Records provided.
....................
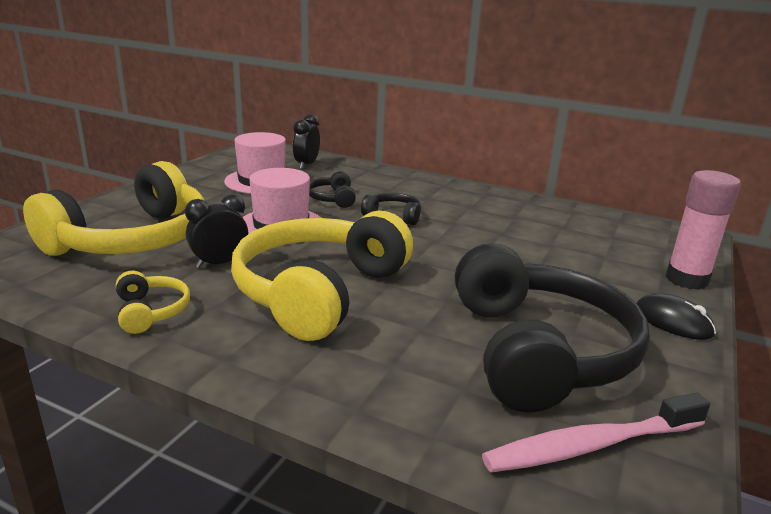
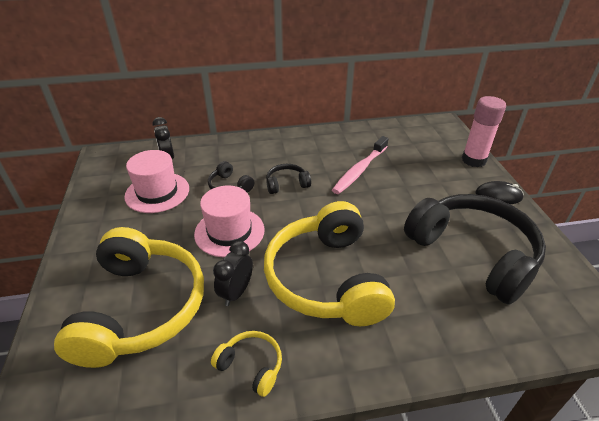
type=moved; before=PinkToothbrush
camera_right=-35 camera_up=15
....................
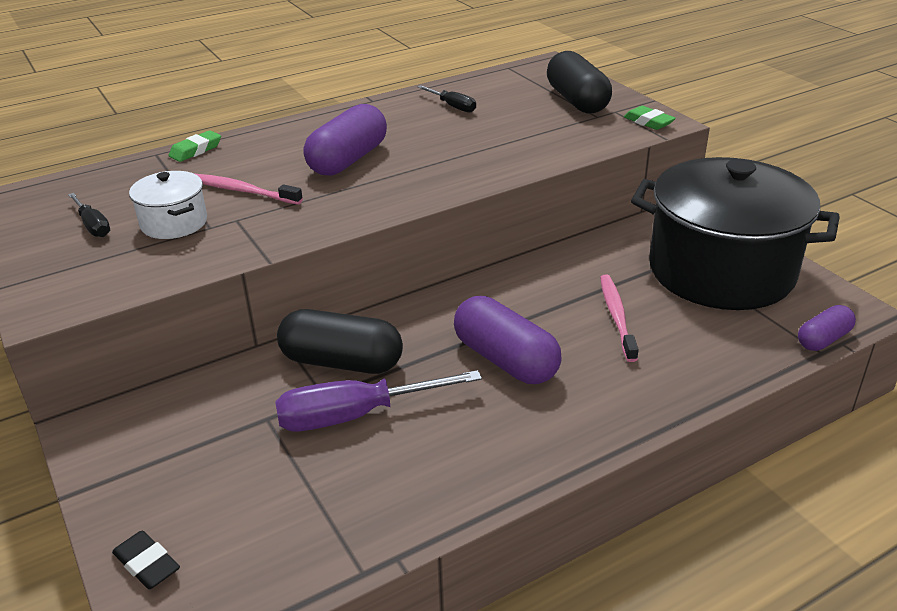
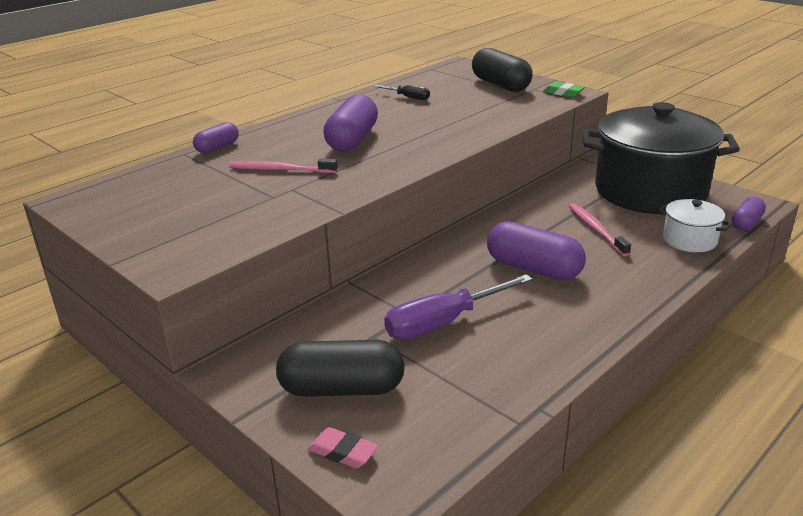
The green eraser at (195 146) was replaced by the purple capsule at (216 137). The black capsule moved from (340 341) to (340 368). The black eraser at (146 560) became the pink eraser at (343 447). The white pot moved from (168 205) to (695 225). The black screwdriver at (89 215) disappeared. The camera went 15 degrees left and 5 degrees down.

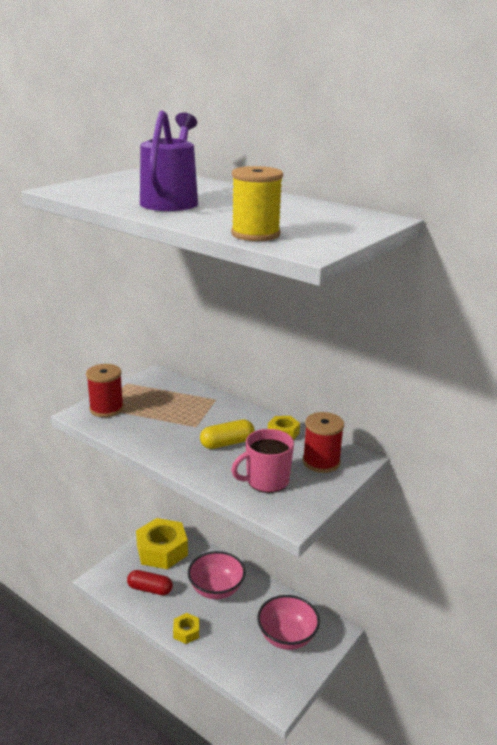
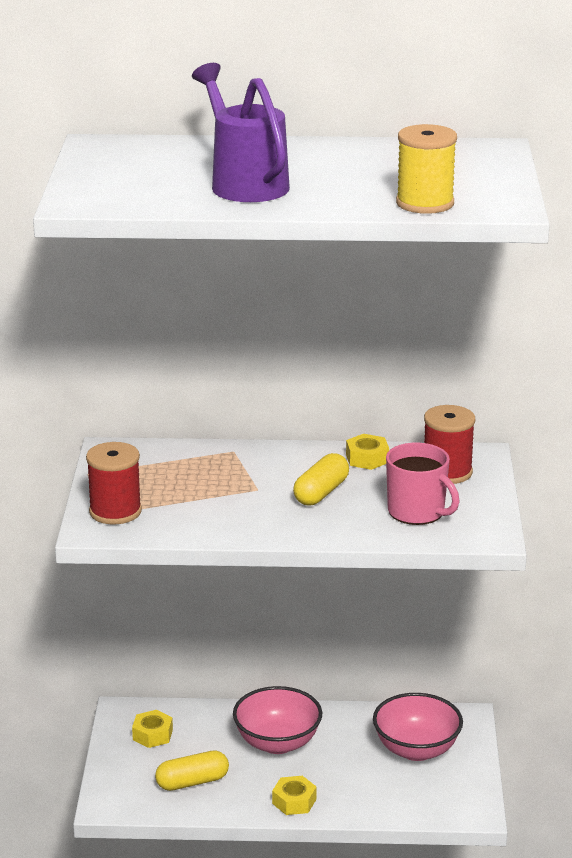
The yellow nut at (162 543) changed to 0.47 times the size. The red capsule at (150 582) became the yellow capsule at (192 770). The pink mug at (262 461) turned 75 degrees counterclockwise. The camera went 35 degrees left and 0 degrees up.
....................
Work to complete. From the data, list each line in which the string "moved" appears.

Output.
type=moved; before=PinkToothbrush
The green eraser at (195 146) was replaced by the purple capsule at (216 137). The black capsule moved from (340 341) to (340 368). The black eraser at (146 560) became the pink eraser at (343 447). The white pot moved from (168 205) to (695 225). The black screwdriver at (89 215) disappeared. The camera went 15 degrees left and 5 degrees down.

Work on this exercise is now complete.